• [About this task]:
Check each line of the entries for "glasses" and report the ones that have it.

• [Stored items from a collection]:
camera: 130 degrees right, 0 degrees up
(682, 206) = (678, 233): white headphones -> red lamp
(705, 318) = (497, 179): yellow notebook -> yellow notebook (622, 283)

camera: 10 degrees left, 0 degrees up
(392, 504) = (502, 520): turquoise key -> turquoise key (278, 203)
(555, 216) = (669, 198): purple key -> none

--

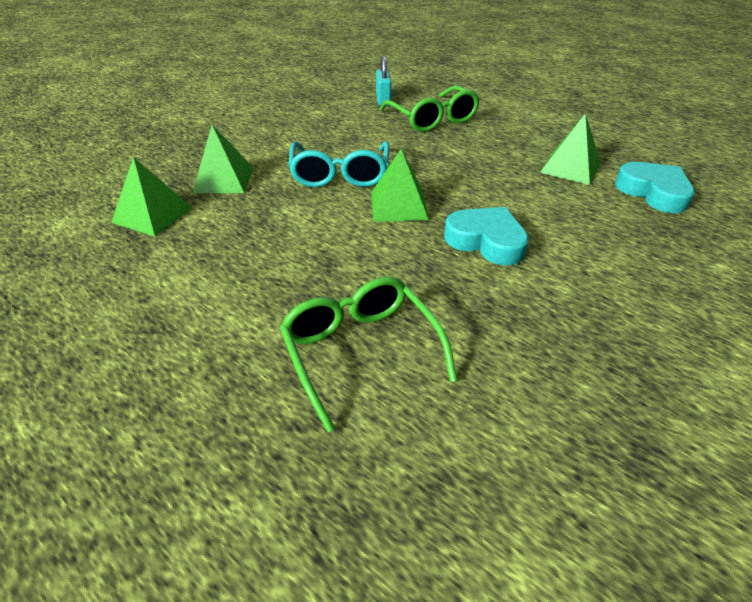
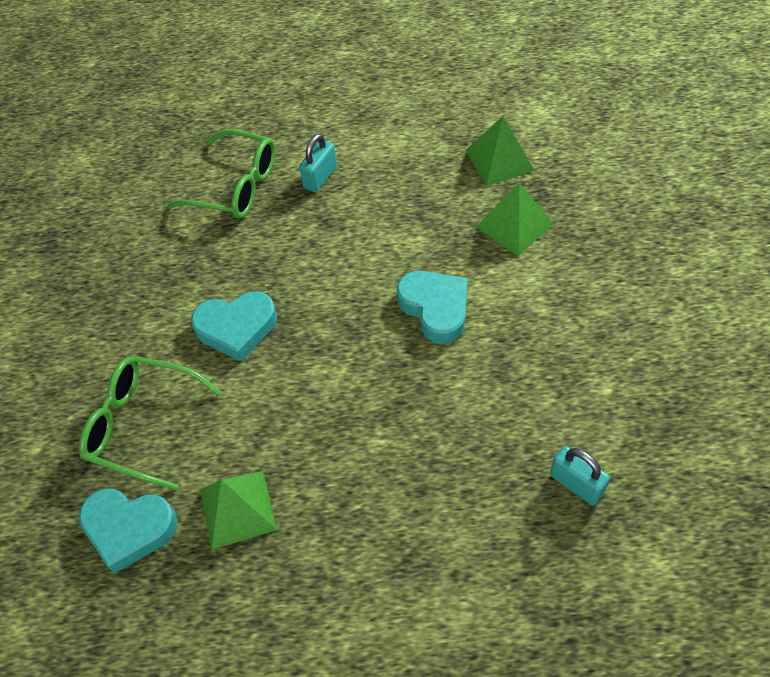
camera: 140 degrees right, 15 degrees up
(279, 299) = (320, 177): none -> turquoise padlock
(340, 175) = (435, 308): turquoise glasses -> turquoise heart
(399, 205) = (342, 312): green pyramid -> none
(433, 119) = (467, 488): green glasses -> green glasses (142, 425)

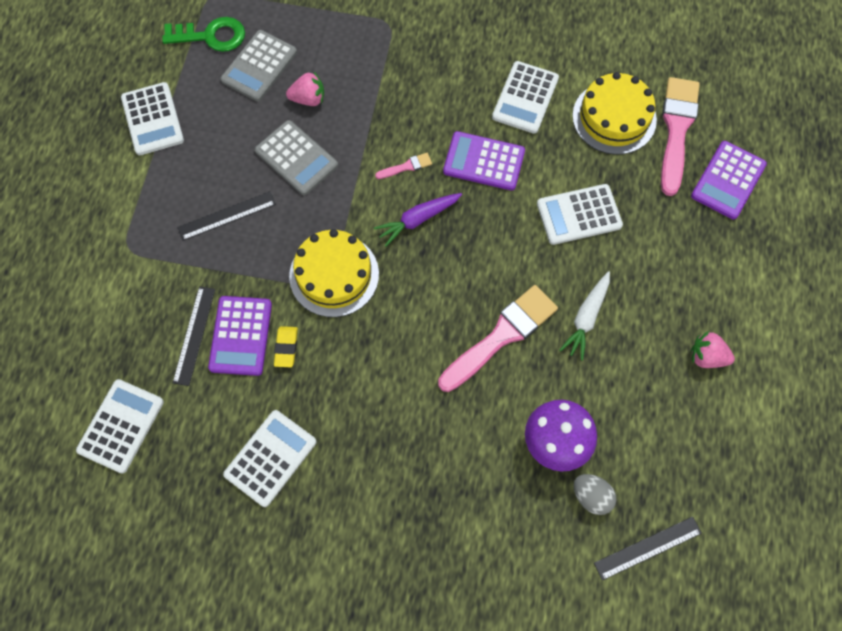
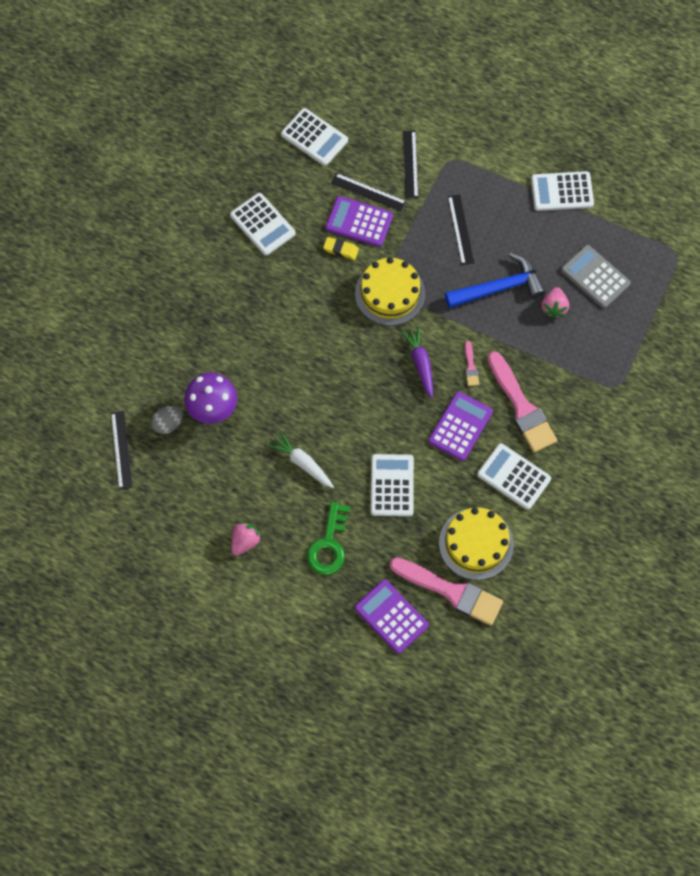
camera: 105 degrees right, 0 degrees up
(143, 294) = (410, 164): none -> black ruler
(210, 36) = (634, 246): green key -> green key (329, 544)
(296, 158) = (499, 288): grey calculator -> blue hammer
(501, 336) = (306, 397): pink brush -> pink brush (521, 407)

• [Solution]:
(340, 175) = (435, 308): turquoise glasses -> turquoise heart
(433, 119) = (467, 488): green glasses -> green glasses (142, 425)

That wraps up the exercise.